(Image comparison data)

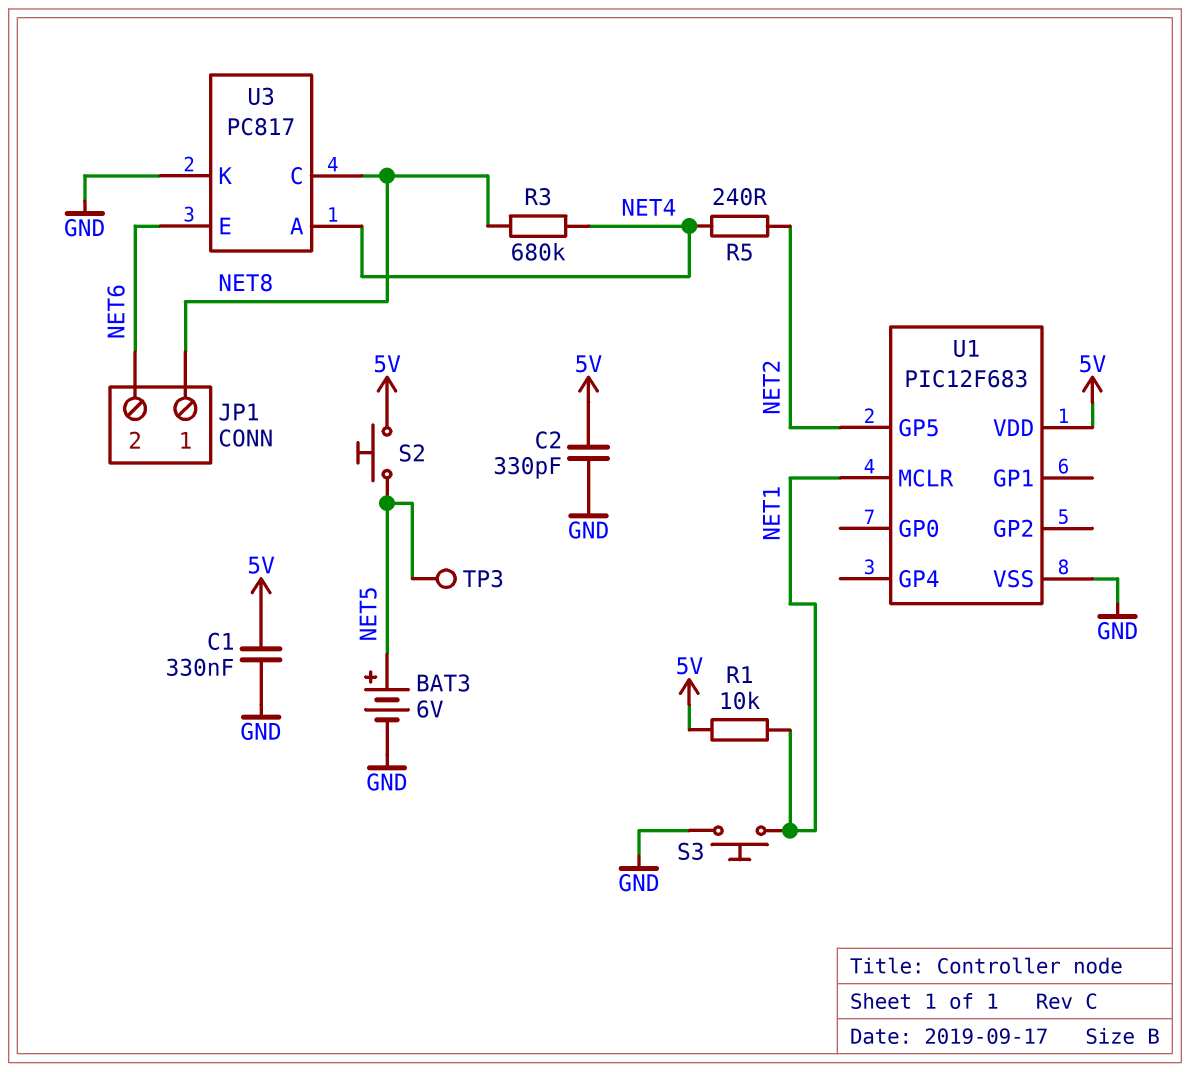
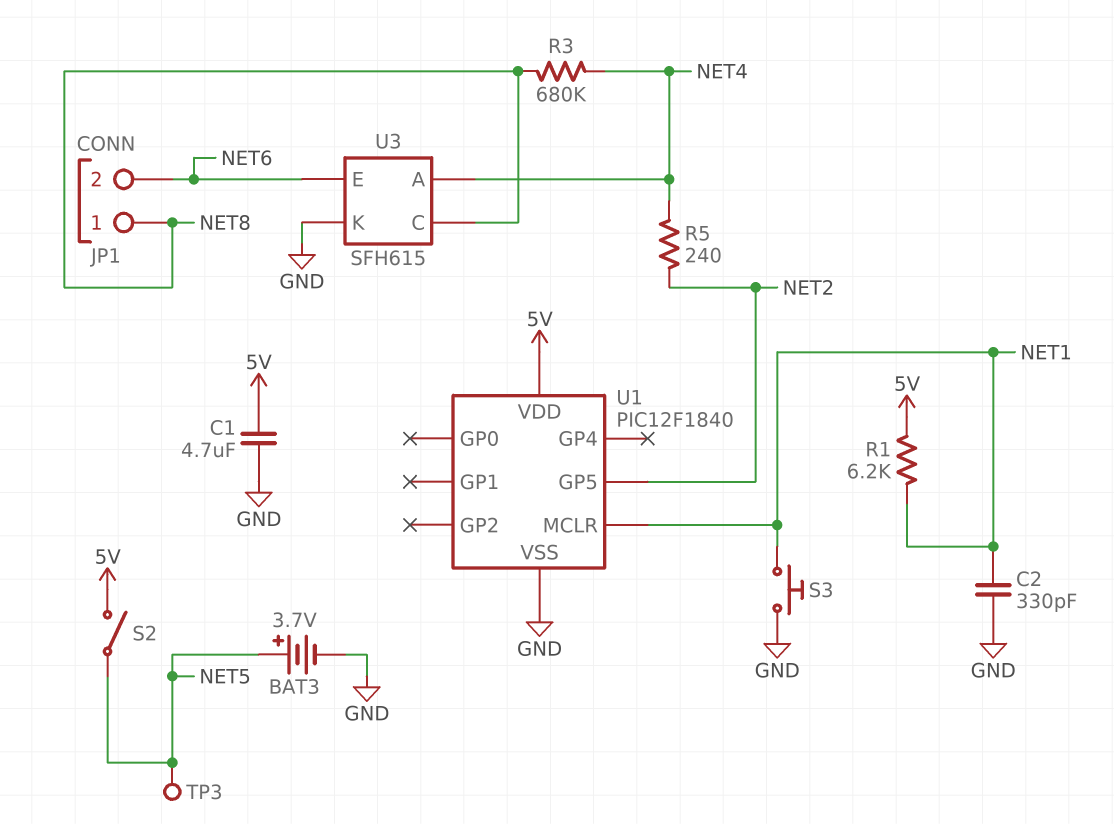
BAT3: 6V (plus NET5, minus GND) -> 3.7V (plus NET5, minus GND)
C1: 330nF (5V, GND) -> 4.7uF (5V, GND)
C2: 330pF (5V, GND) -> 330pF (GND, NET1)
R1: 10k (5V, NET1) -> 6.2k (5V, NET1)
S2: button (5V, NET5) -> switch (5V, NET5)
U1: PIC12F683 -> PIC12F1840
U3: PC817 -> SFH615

▶ _Exercise aim_
The answer is the line with "S2: button (5V, NET5) -> switch (5V, NET5)" plus every line after it to the last line of the entries above, copied exactly and with no other lines.

▶ _Finished exercise_
S2: button (5V, NET5) -> switch (5V, NET5)
U1: PIC12F683 -> PIC12F1840
U3: PC817 -> SFH615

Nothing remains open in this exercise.